**Task brief:** Keep the pictures out and restate every record exactly.

**Given records:**

--------------------------------

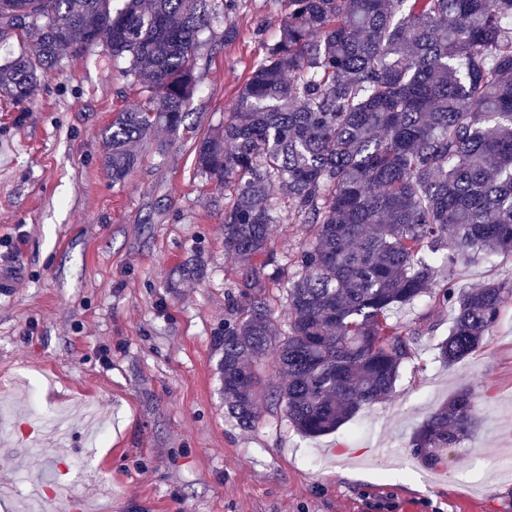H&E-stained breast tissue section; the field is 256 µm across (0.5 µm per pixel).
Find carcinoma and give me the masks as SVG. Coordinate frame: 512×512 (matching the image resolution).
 Segmentation results:
<instances>
[{"instance_id":"carcinoma-1","label":"carcinoma","mask_w":512,"mask_h":512,"mask_svg":"<svg viewBox=\"0 0 512 512\" xmlns=\"http://www.w3.org/2000/svg\"><path fill=\"white\" fill-rule=\"evenodd\" d=\"M113 2L0 0V43L24 46L0 65V97L30 99L64 52L96 68L128 61L148 98L103 129L117 183L137 164L134 143L161 153L156 130L189 116L203 34L235 0ZM281 2L278 36L224 124L196 138L195 167L230 191L224 252L238 295L218 342L227 412L245 427L259 419L254 363L271 350L284 375L272 398L313 438L393 392L413 335L396 311L450 308L437 350L451 365L512 303V279H454L460 263L512 254V0ZM286 222L309 233L287 269L269 249L271 225ZM280 281L289 319L274 347L266 289ZM477 422L461 389L412 433L411 454L435 468Z\"/></svg>"}]
</instances>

--------------------------------

**Correct output:**
H&E-stained breast tissue section; the field is 256 µm across (0.5 µm per pixel).
Find carcinoma and give me the masks as SVG. Coordinate frame: 512×512 (matching the image resolution).
 Segmentation results:
<instances>
[{"instance_id":"carcinoma-1","label":"carcinoma","mask_w":512,"mask_h":512,"mask_svg":"<svg viewBox=\"0 0 512 512\" xmlns=\"http://www.w3.org/2000/svg\"><path fill=\"white\" fill-rule=\"evenodd\" d=\"M113 2L0 0V43L24 46L0 65V97L30 99L64 52L96 68L128 61L148 98L103 129L117 183L137 164L134 143L161 153L156 130L189 116L203 34L235 0ZM281 2L278 36L224 124L196 138L195 167L230 191L224 252L238 295L218 342L227 412L245 427L259 419L254 363L271 350L284 375L272 398L313 438L393 392L413 335L396 311L450 308L437 350L451 365L512 303V279H454L460 263L512 254V0ZM286 222L309 233L287 269L269 249L271 225ZM280 281L289 319L274 347L266 289ZM477 422L461 389L412 433L411 454L435 468Z\"/></svg>"}]
</instances>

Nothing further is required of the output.